▶ **Your assignment**
For the listing that follows, give again exactly the lines from the one with "RGB2: KY-016 -> KY-009" to the one with "RTC1 pin SCL: none -> GP9", including both.

▶ **Data for this exercise**
<<<<

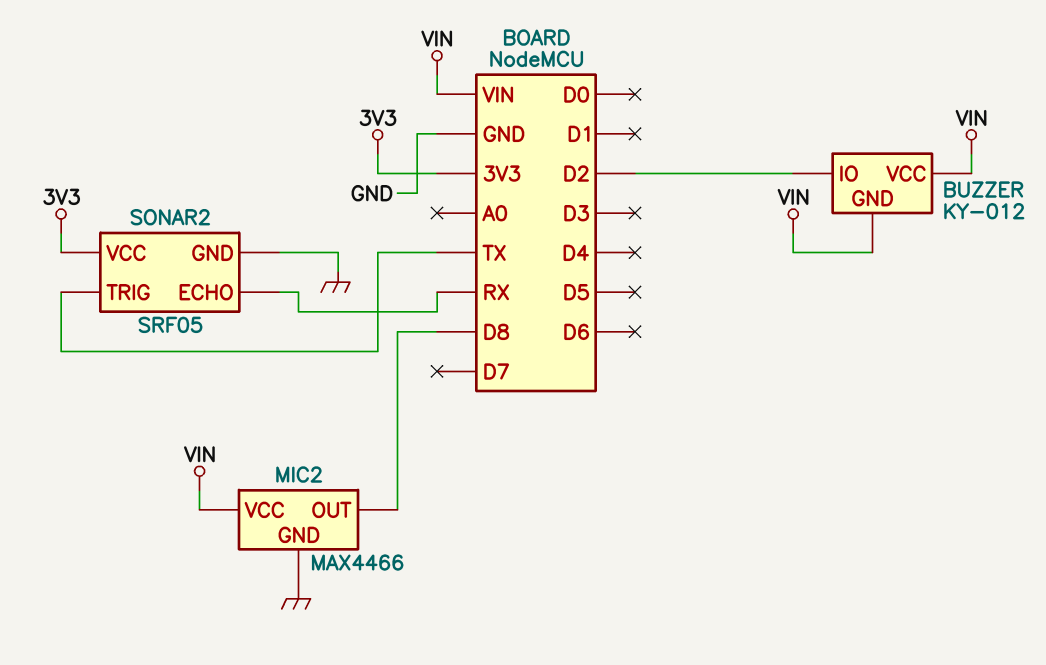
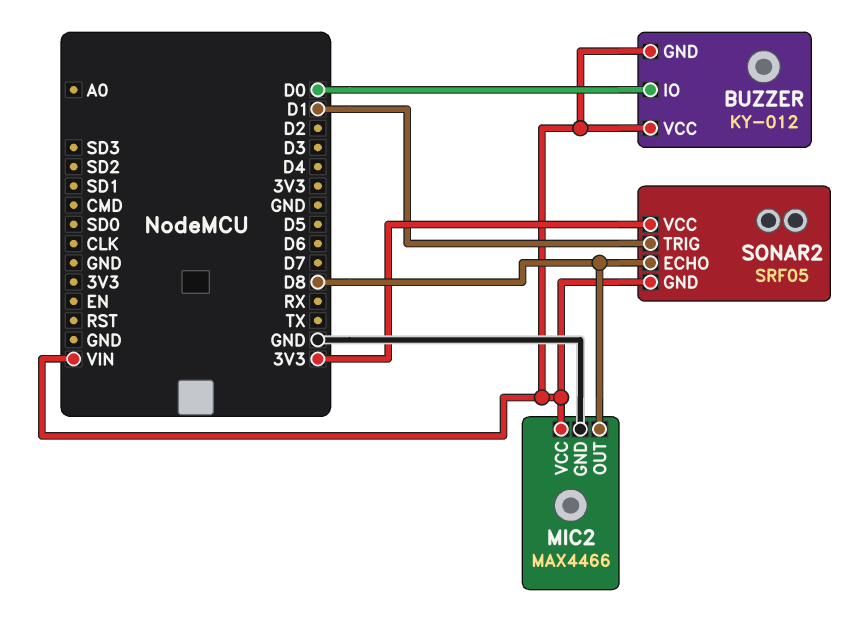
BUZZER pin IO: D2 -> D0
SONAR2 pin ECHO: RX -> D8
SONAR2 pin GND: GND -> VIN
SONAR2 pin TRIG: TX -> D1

>>>>
<<<<

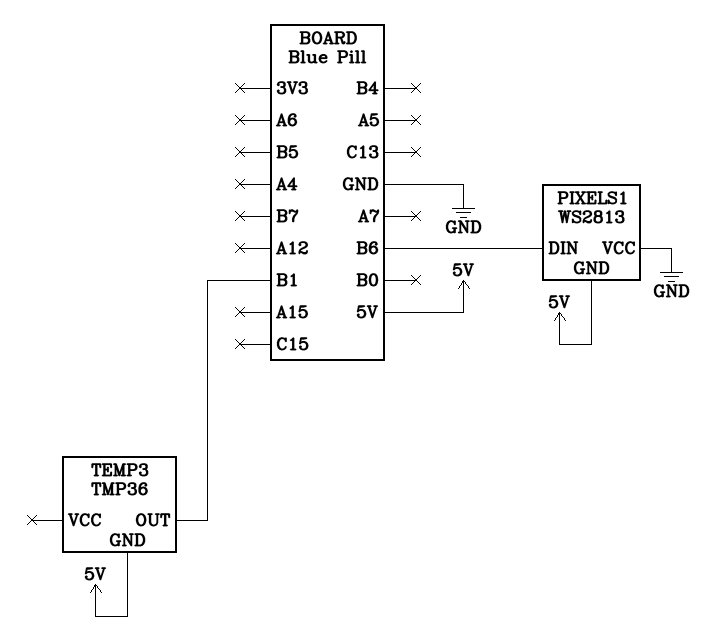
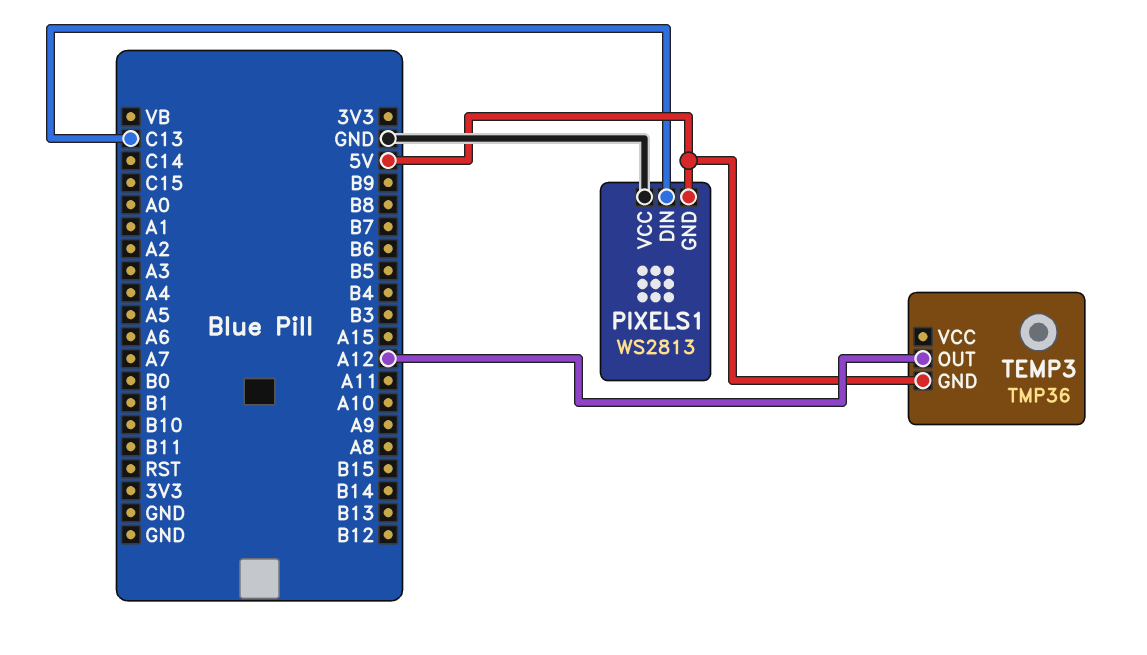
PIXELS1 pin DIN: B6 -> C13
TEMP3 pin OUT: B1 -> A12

>>>>
<<<<

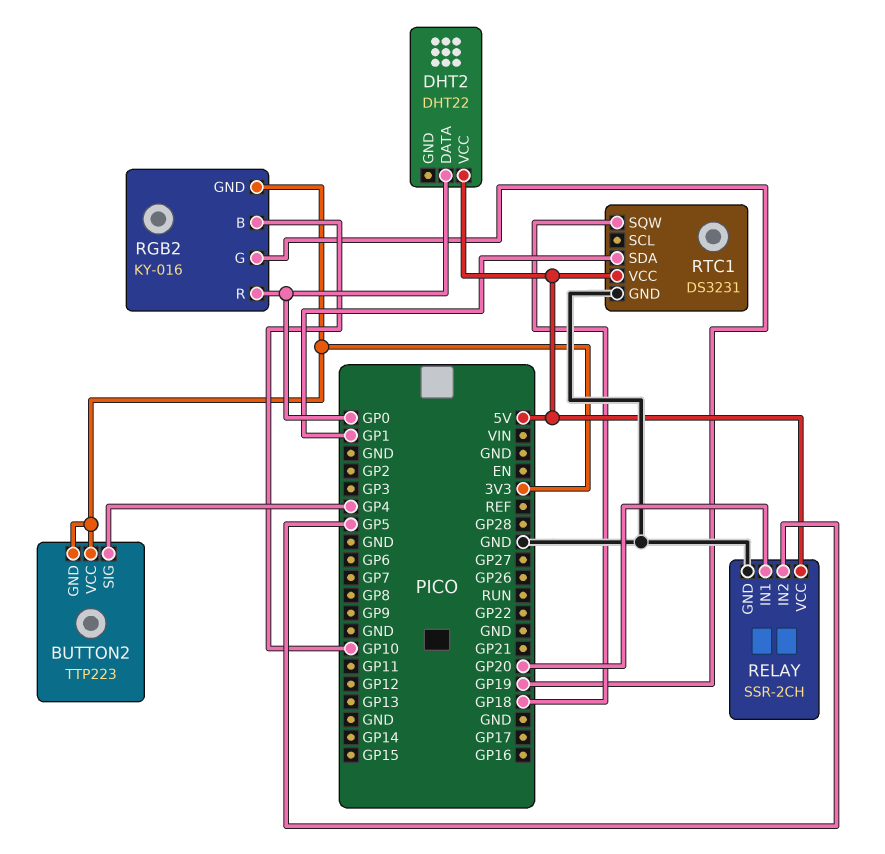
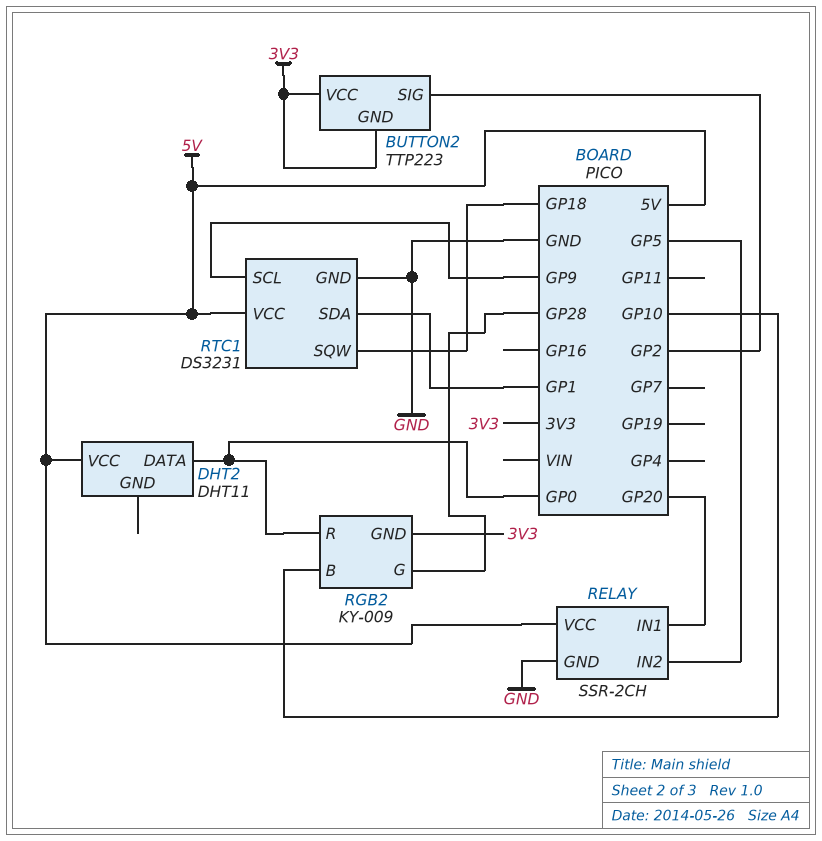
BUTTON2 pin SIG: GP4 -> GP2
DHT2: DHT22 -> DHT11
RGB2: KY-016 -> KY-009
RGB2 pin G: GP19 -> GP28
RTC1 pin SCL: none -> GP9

>>>>

▶ **Output for this exercise**
RGB2: KY-016 -> KY-009
RGB2 pin G: GP19 -> GP28
RTC1 pin SCL: none -> GP9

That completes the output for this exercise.